Work through the records below and copy every line that includes "table".

» **DATA SUPPLIED**:
*** Block opens ***
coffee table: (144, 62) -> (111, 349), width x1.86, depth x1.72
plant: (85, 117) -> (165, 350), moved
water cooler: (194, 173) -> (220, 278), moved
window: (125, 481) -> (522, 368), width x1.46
*** Block closes ***
*** Block opens ***
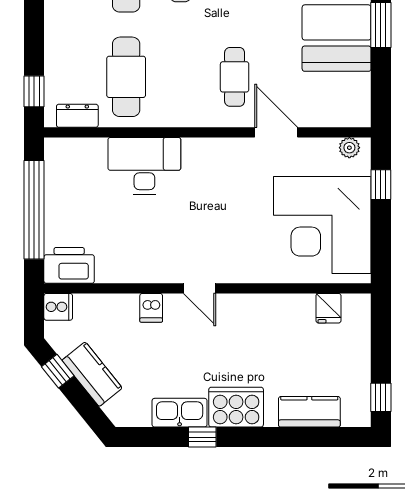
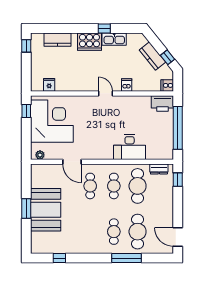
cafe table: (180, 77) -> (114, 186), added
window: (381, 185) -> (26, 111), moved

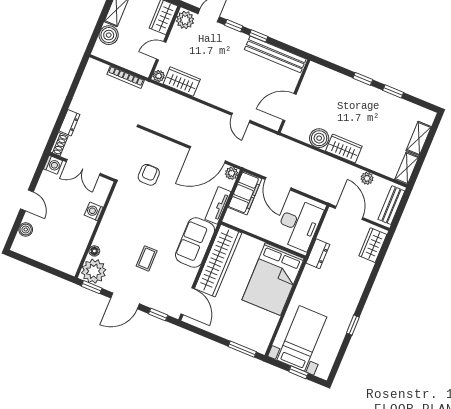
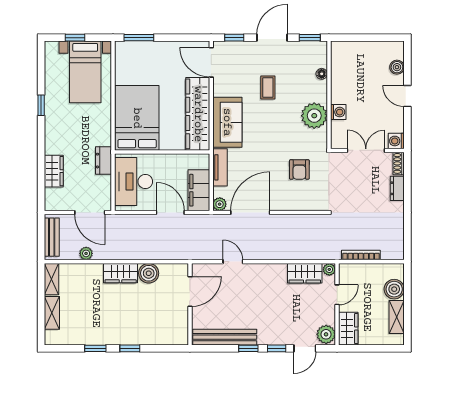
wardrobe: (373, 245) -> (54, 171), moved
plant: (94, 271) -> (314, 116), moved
*** Block closes ***
*** Block opens ***
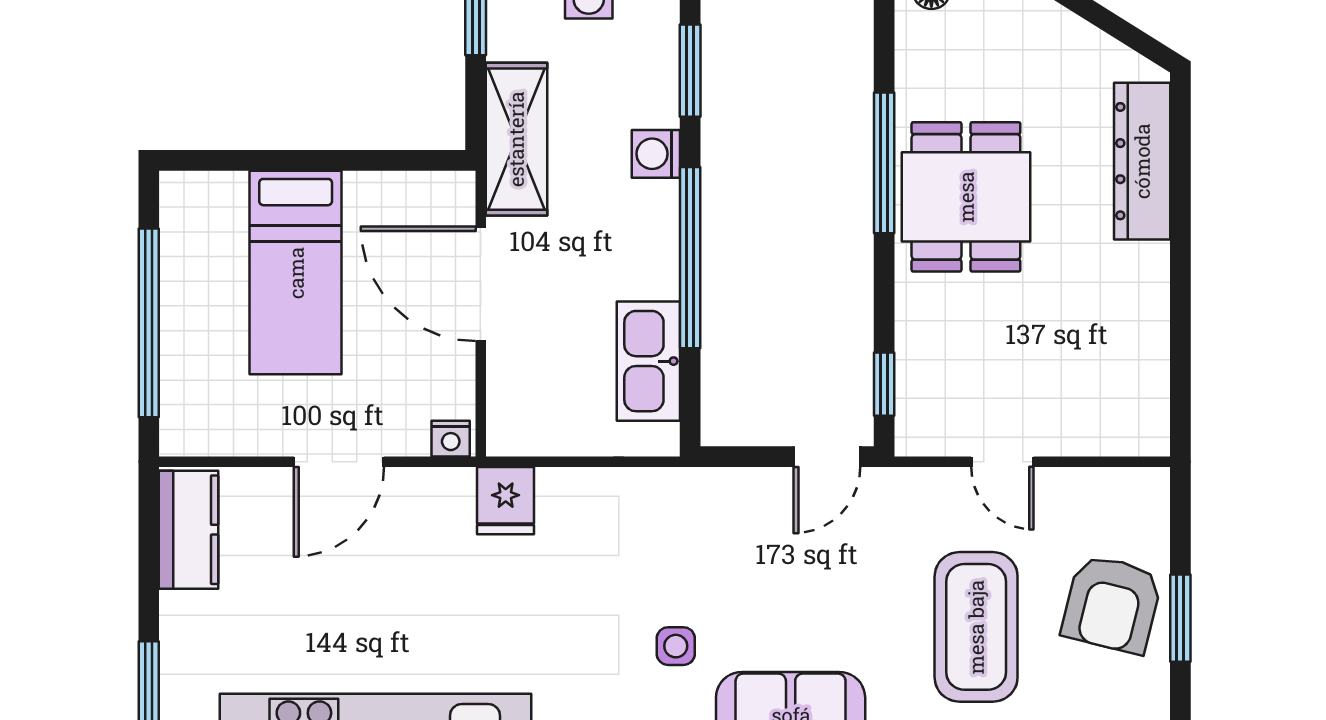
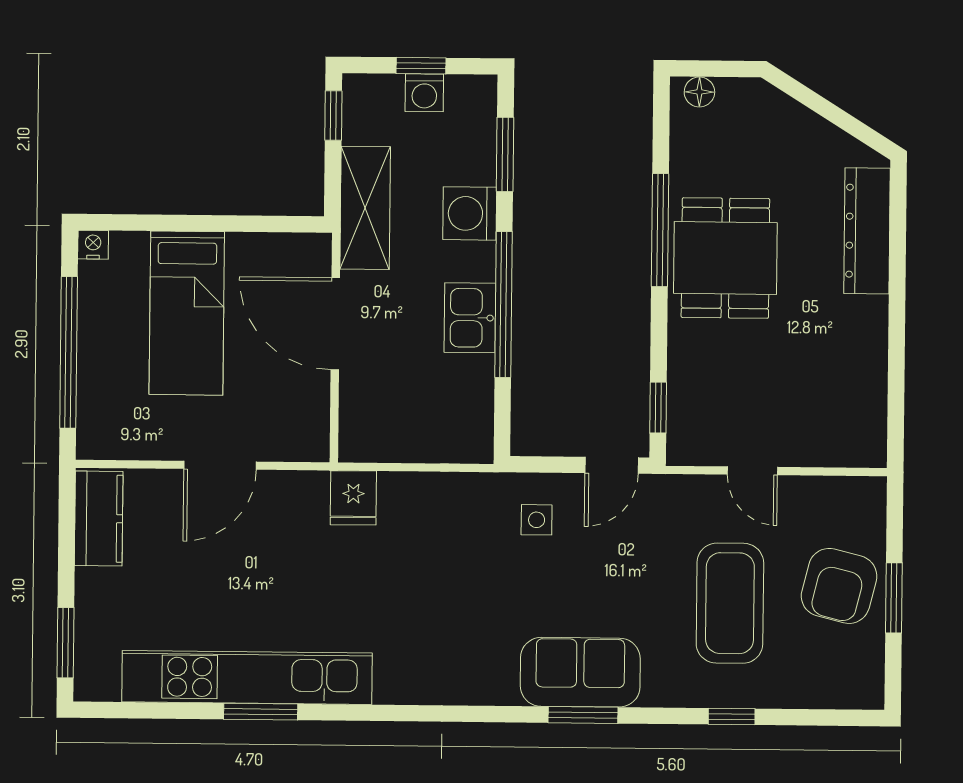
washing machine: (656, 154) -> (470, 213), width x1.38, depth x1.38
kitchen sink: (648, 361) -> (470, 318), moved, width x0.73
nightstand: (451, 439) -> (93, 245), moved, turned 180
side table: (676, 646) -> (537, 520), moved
*** Block closes ***
» **WRITTEN ANSWER**:
coffee table: (144, 62) -> (111, 349), width x1.86, depth x1.72
cafe table: (180, 77) -> (114, 186), added
side table: (676, 646) -> (537, 520), moved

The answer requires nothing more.